[Source records — start]

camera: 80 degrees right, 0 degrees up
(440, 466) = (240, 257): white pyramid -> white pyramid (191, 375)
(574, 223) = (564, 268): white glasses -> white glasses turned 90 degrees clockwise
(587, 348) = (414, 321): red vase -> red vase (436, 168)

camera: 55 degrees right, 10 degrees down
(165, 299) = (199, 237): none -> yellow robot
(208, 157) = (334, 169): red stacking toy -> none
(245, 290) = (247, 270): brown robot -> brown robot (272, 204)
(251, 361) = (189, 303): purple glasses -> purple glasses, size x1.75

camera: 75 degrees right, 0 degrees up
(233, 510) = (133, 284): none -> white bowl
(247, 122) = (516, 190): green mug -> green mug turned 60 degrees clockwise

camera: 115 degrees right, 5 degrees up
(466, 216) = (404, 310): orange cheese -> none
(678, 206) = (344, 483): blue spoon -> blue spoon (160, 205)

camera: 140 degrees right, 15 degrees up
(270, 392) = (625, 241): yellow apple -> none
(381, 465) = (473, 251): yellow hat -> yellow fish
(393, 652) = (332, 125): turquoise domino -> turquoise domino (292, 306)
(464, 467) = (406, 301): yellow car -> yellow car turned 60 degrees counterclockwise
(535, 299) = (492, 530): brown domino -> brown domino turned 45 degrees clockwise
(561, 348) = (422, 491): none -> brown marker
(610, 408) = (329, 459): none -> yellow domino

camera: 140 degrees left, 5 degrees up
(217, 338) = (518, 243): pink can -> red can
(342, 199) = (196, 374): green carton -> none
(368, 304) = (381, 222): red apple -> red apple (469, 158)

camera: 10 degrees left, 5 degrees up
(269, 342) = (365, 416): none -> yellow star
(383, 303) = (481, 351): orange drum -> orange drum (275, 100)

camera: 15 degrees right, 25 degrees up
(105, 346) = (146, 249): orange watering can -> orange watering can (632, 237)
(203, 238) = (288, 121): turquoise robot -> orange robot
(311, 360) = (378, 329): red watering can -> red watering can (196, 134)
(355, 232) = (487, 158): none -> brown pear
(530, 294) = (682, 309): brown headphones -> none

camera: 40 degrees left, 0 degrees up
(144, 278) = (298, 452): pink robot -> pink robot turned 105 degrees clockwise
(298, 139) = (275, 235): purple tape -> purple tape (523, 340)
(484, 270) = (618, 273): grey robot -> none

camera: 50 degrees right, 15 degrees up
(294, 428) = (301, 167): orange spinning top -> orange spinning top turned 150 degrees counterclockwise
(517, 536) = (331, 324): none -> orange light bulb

[Source records — finish]

What to work on -
Whenever the string "watering" shows up in a line above, copy that line.

Response box -
(105, 346) = (146, 249): orange watering can -> orange watering can (632, 237)
(311, 360) = (378, 329): red watering can -> red watering can (196, 134)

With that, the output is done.